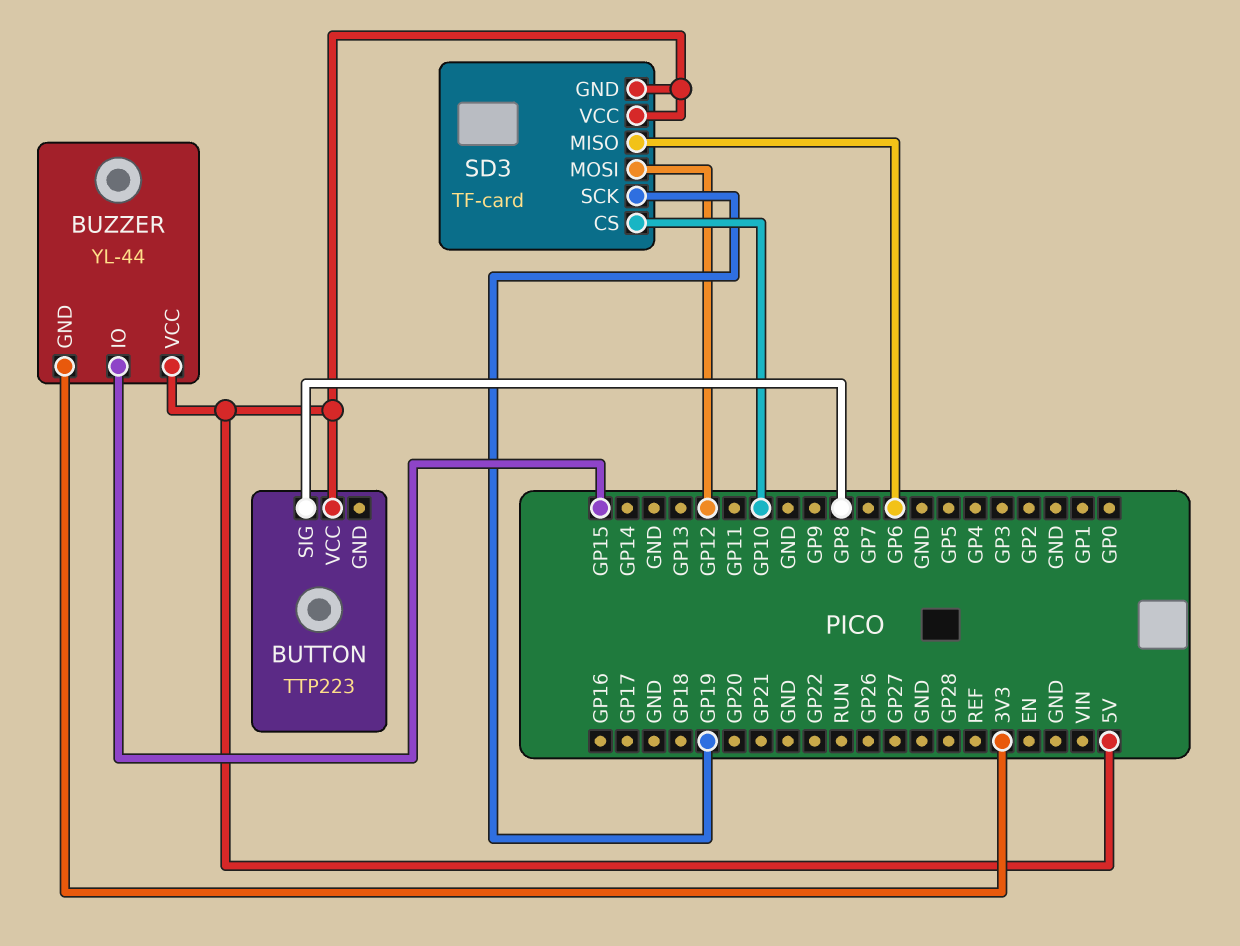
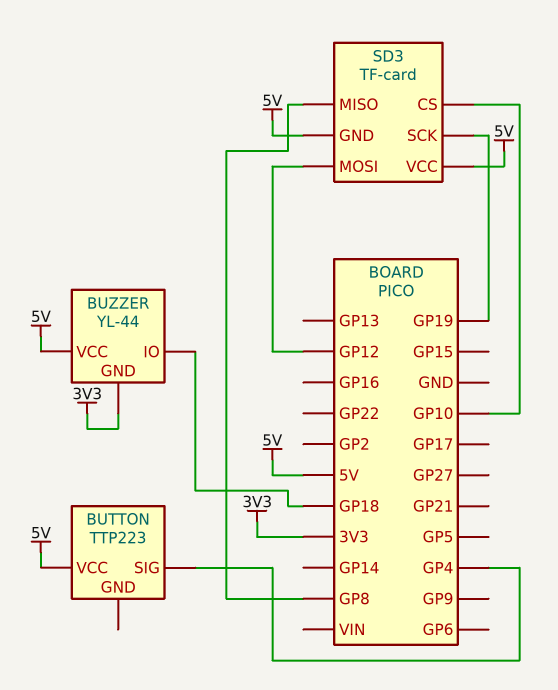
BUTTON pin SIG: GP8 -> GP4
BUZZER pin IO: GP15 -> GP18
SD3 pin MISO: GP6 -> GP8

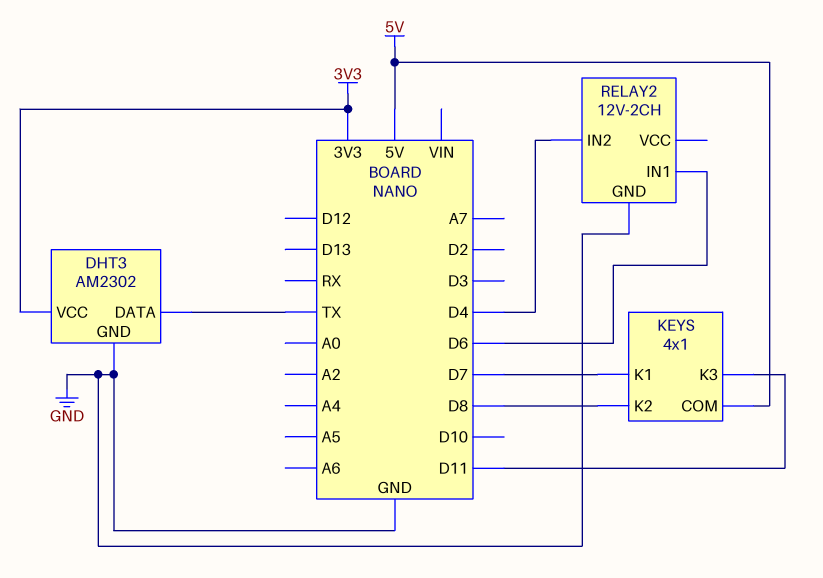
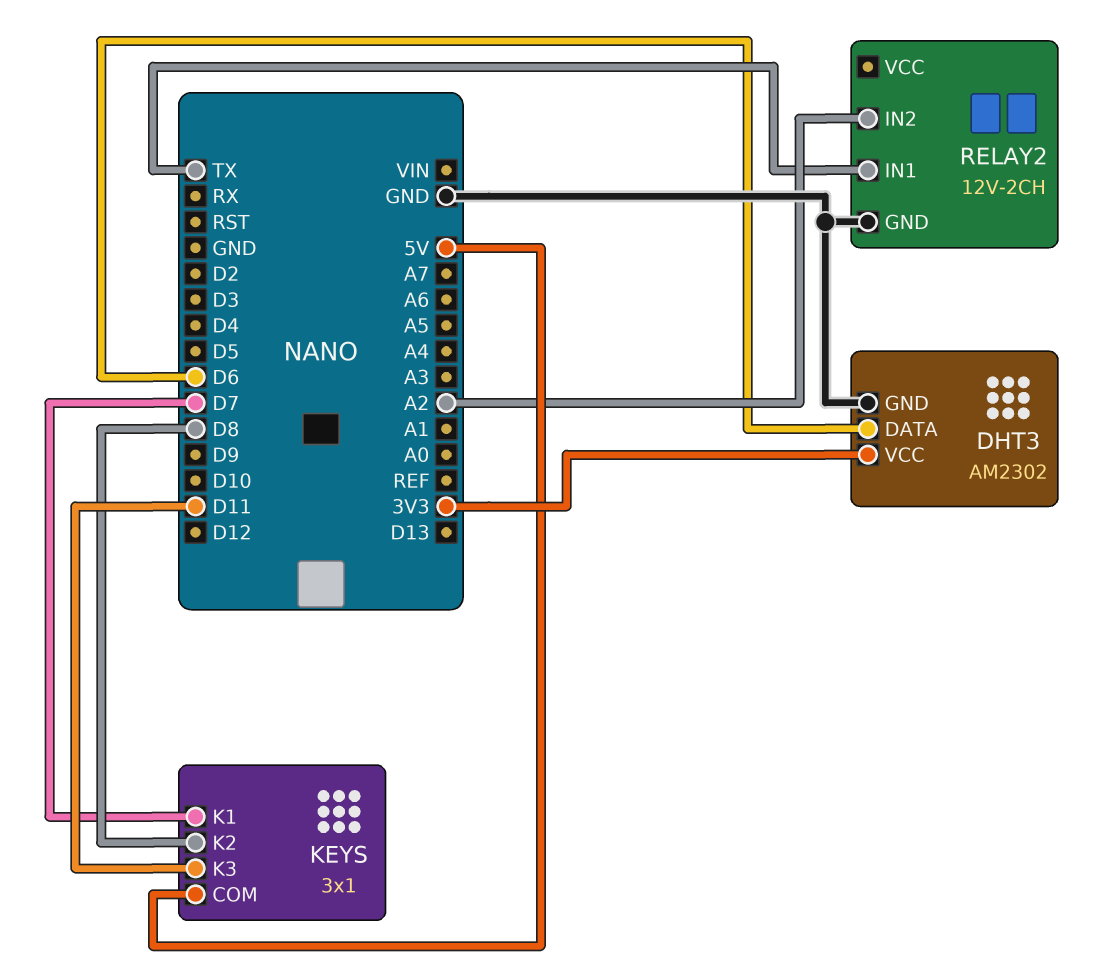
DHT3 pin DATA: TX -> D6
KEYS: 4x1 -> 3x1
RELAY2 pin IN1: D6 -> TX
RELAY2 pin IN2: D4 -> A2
- - - - - - -
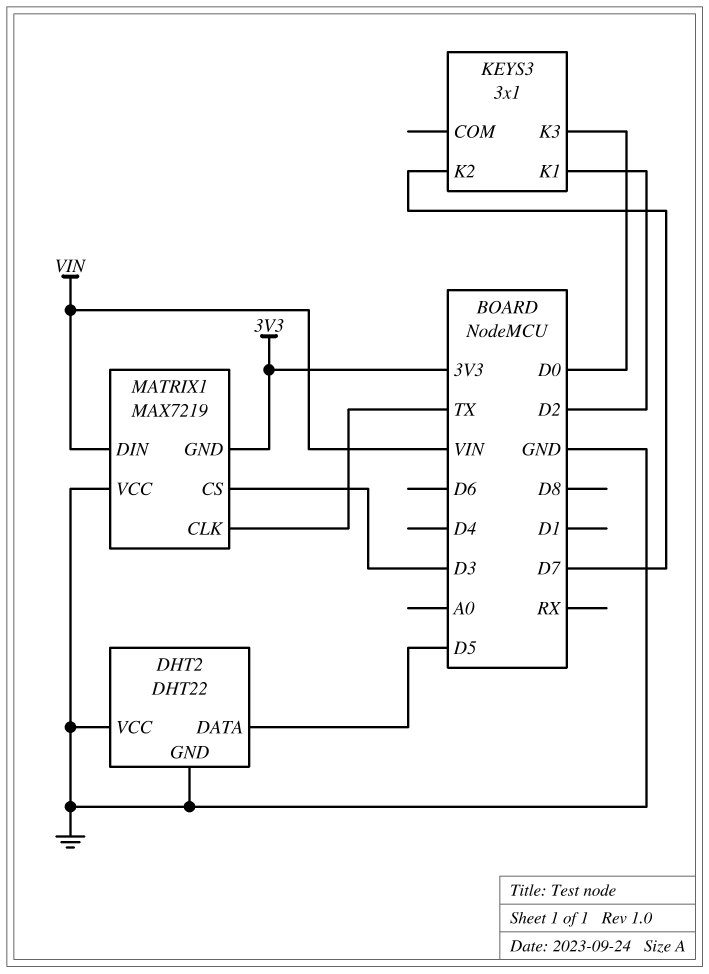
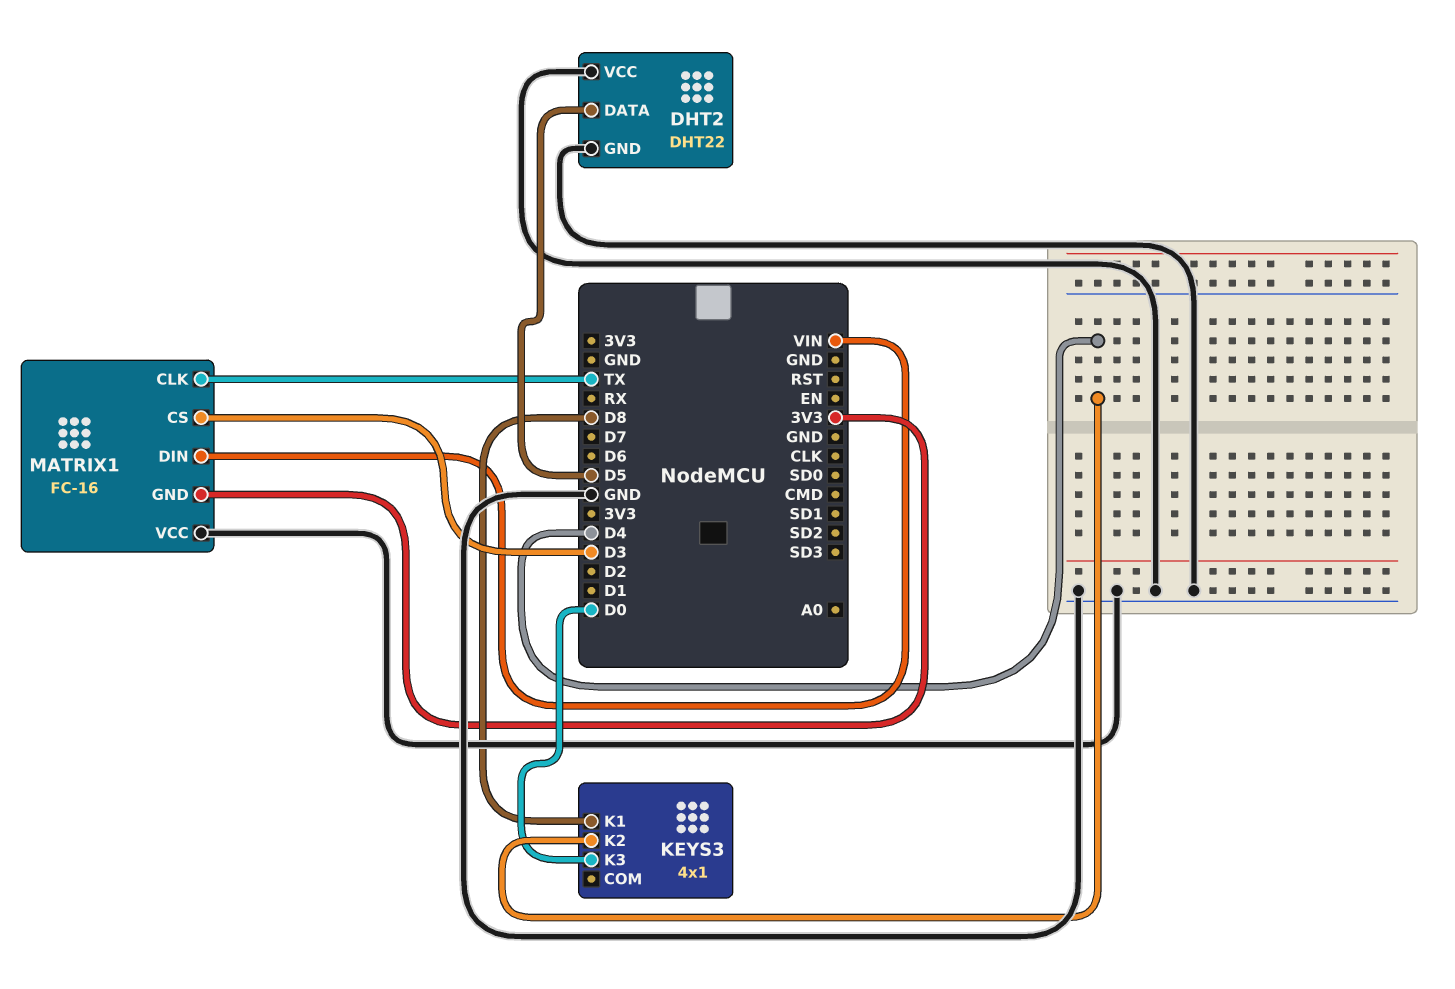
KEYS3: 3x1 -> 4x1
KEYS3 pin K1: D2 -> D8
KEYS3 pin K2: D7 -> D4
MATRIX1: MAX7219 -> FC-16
- - - - - - -
Go to the line in the material above that contains "KEYS: 4x1 -> 3x1" and copy exactly from there through the line that contains "RELAY2 pin IN2: D4 -> A2", stopping after it.

KEYS: 4x1 -> 3x1
RELAY2 pin IN1: D6 -> TX
RELAY2 pin IN2: D4 -> A2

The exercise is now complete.